_DATA IN THIS EXERCISE:_

----------

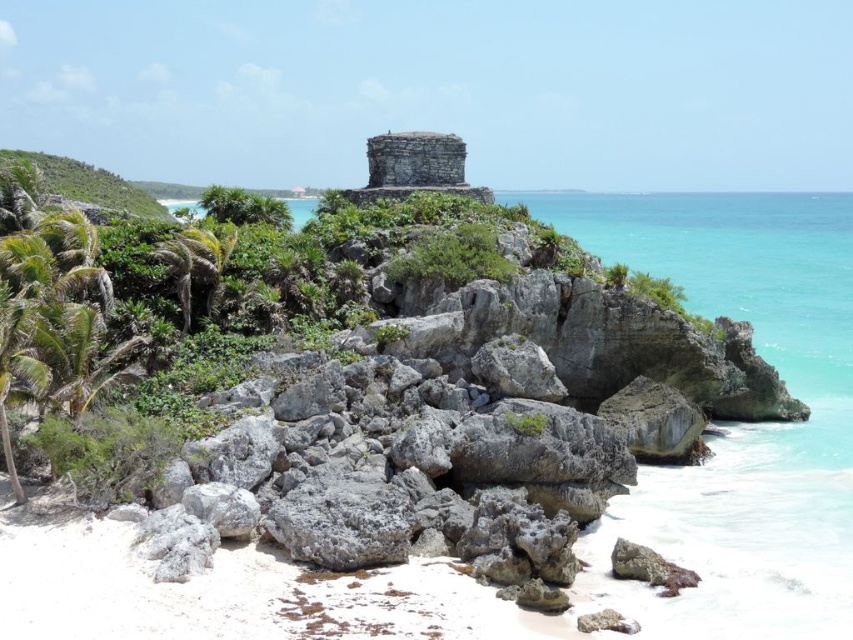
Question: Is the position of turquoise water at center less distant than that of green leafy palm tree at left?

Choices:
 (A) yes
 (B) no

Answer: (A)

Question: Among these objects, which one is farthest from the camera?

Choices:
 (A) green leafy palm tree at left
 (B) turquoise water at center

Answer: (A)

Question: Is turquoise water at center to the left of green leafy palm tree at left from the viewer's perspective?

Choices:
 (A) yes
 (B) no

Answer: (B)

Question: Can you confirm if turquoise water at center is positioned above green leafy palm tree at left?

Choices:
 (A) no
 (B) yes

Answer: (B)

Question: Which object appears closest to the camera in this image?

Choices:
 (A) turquoise water at center
 (B) green leafy palm tree at left

Answer: (A)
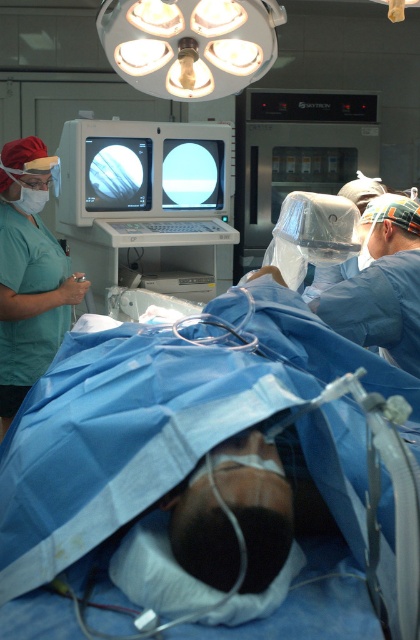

----------

Rewrite all of the material above with "green leafy palm tree" changed to "tall coconut palm" everywhere it occurs and nothing else altered. Omit the pictures.

Question: Is the position of turquoise water at center less distant than that of tall coconut palm at left?

Choices:
 (A) yes
 (B) no

Answer: (A)

Question: Among these objects, which one is farthest from the camera?

Choices:
 (A) tall coconut palm at left
 (B) turquoise water at center

Answer: (A)

Question: Is turquoise water at center to the left of tall coconut palm at left from the viewer's perspective?

Choices:
 (A) yes
 (B) no

Answer: (B)

Question: Can you confirm if turquoise water at center is positioned above tall coconut palm at left?

Choices:
 (A) no
 (B) yes

Answer: (B)

Question: Which object appears closest to the camera in this image?

Choices:
 (A) turquoise water at center
 (B) tall coconut palm at left

Answer: (A)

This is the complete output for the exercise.